**Problem**
Every line of the material must be restated exactly, though not its pictures.

**Collected material**
# # # # #
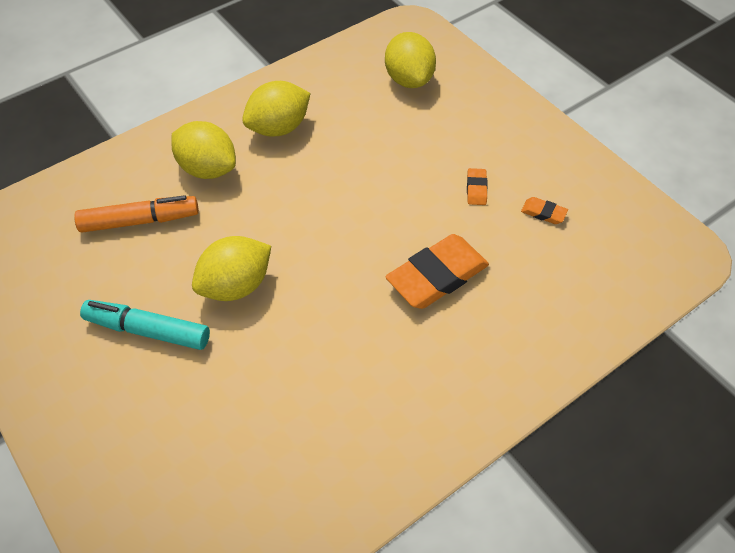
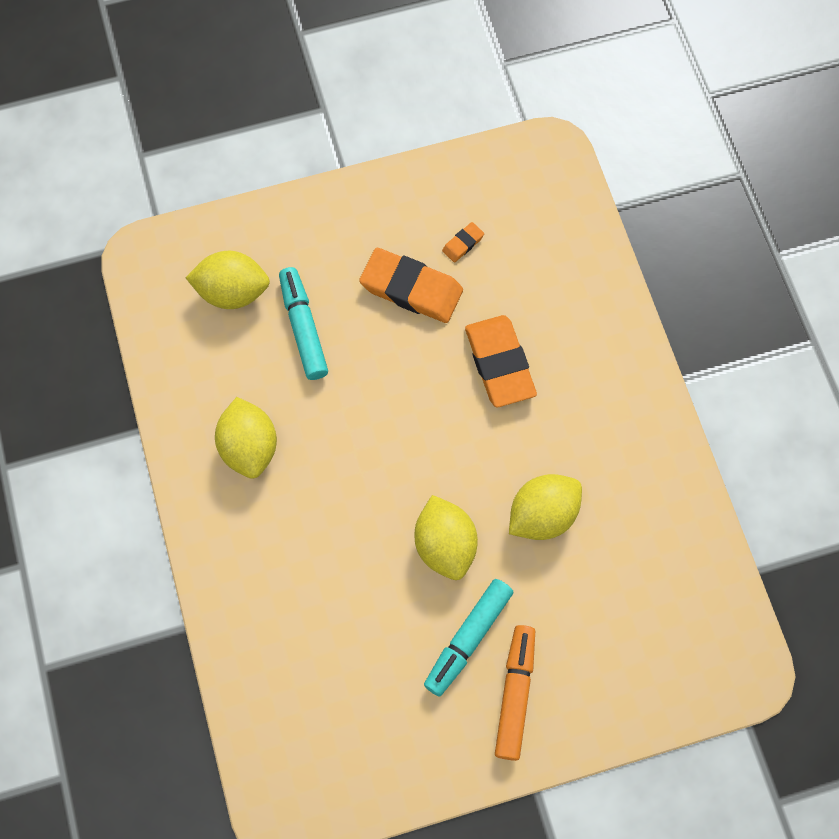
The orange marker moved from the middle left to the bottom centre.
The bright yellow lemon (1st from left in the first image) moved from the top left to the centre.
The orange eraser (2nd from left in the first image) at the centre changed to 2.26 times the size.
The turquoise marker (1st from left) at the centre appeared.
# # # # #
**Task output**
The orange marker moved from the middle left to the bottom centre.
The bright yellow lemon (1st from left in the first image) moved from the top left to the centre.
The orange eraser (2nd from left in the first image) at the centre changed to 2.26 times the size.
The turquoise marker (1st from left) at the centre appeared.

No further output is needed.